┌─ Material provided
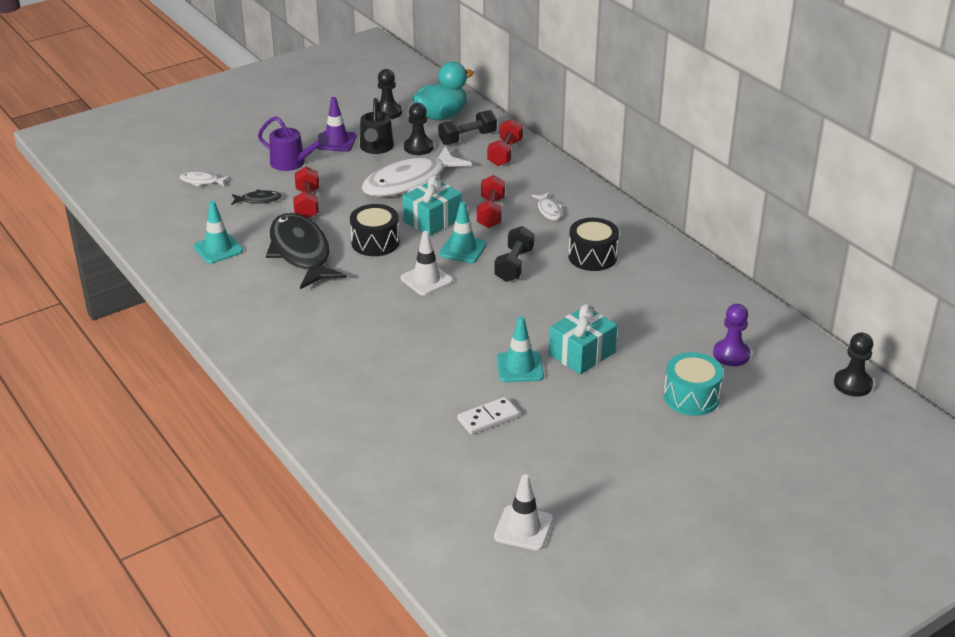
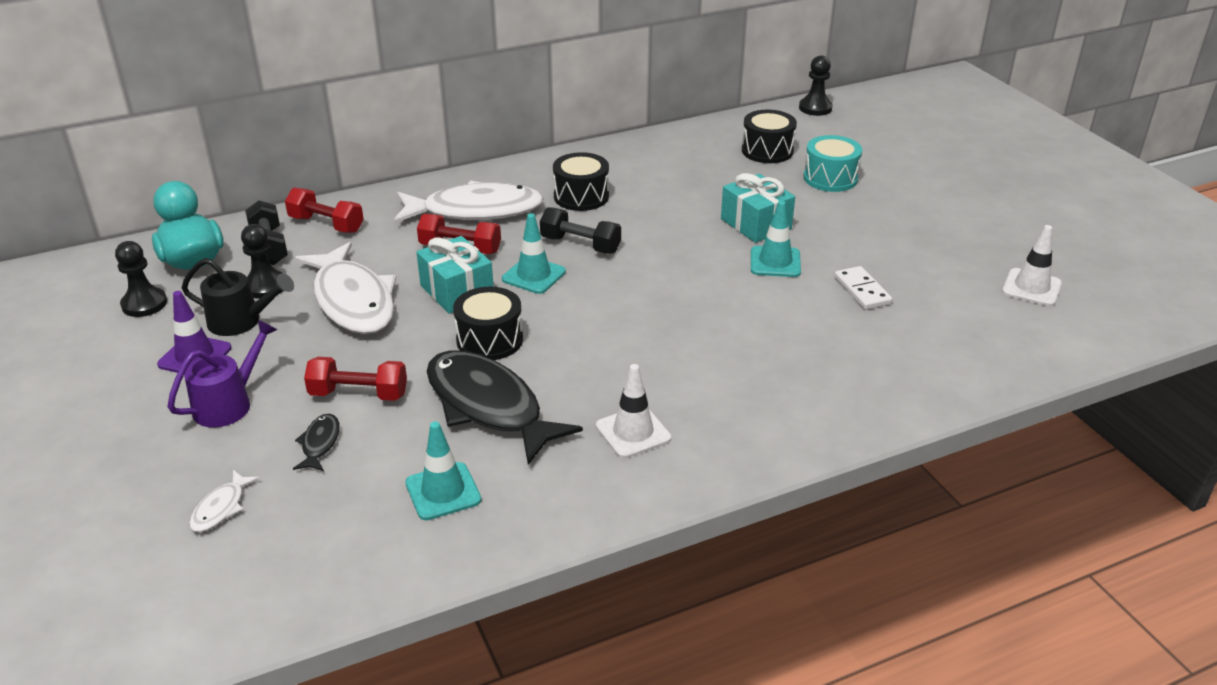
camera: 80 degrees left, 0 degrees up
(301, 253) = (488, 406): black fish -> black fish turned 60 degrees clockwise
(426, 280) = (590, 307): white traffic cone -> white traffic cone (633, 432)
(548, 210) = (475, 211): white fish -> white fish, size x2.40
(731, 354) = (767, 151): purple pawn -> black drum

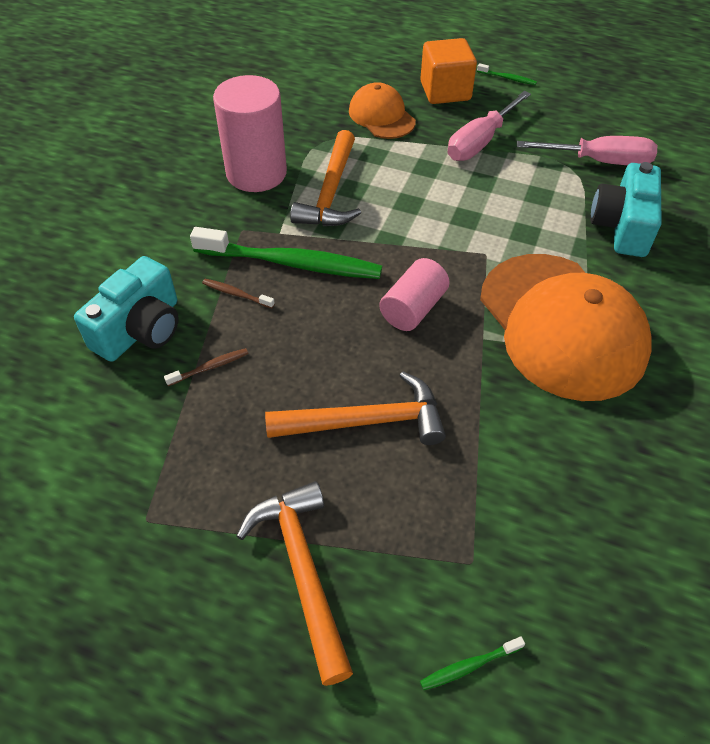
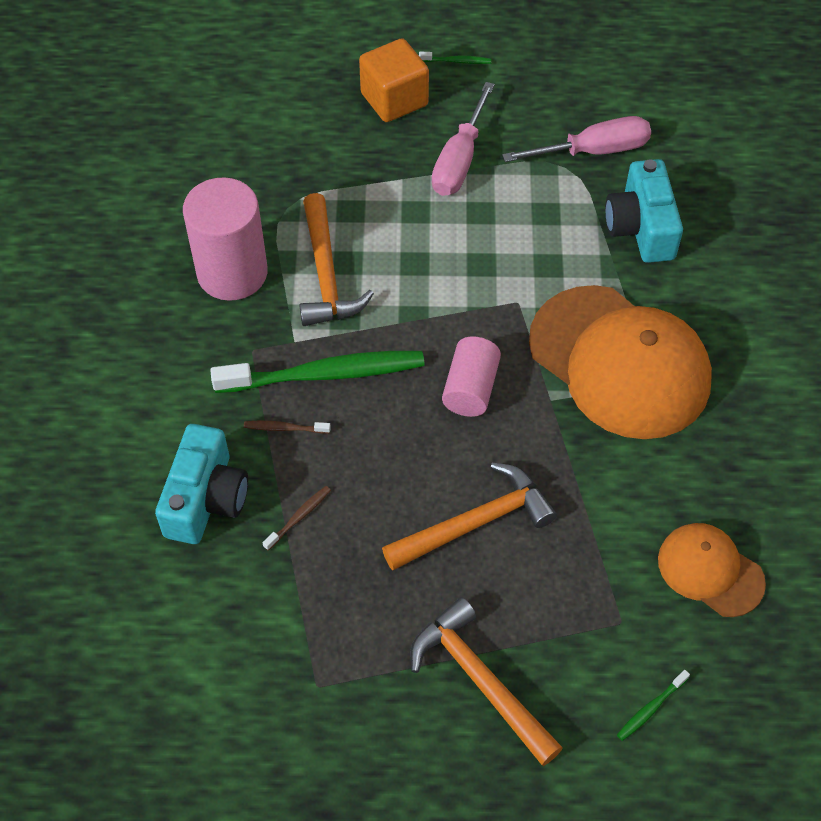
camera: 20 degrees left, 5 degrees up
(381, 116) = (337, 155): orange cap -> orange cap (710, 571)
└─
┌─ Material provided
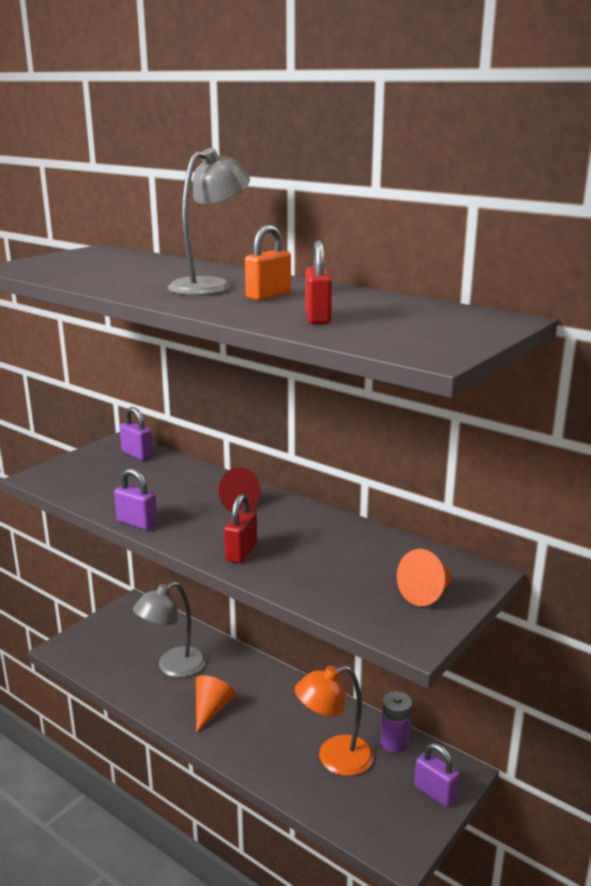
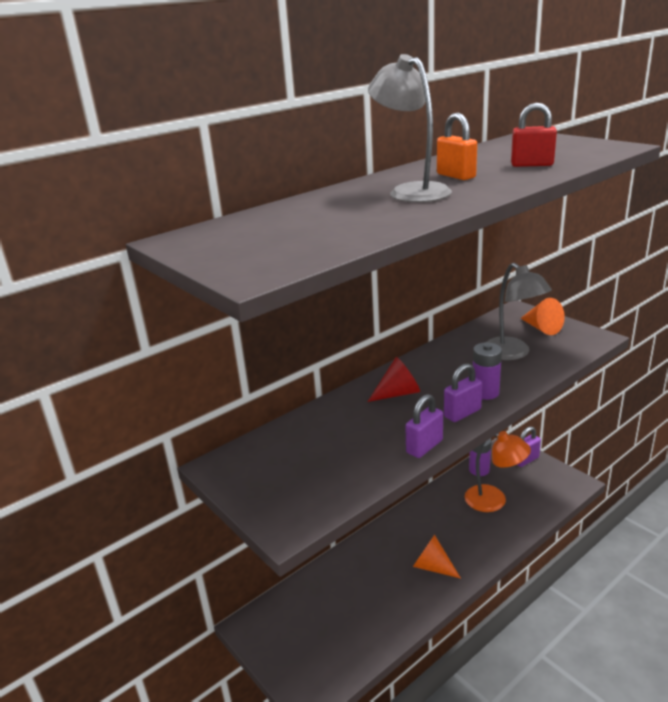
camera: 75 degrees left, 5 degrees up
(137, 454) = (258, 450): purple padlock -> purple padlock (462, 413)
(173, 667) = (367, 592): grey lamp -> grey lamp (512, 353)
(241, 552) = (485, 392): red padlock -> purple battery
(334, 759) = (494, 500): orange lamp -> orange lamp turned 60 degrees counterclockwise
└─
__Work order__:
Set down precisely the lines above between the line holding "(241, 552) = (485, 392): red" and the line holding "(334, 759) = (494, 500): orange", inclusive, and nothing beyond them.

__Written response__:
(241, 552) = (485, 392): red padlock -> purple battery
(334, 759) = (494, 500): orange lamp -> orange lamp turned 60 degrees counterclockwise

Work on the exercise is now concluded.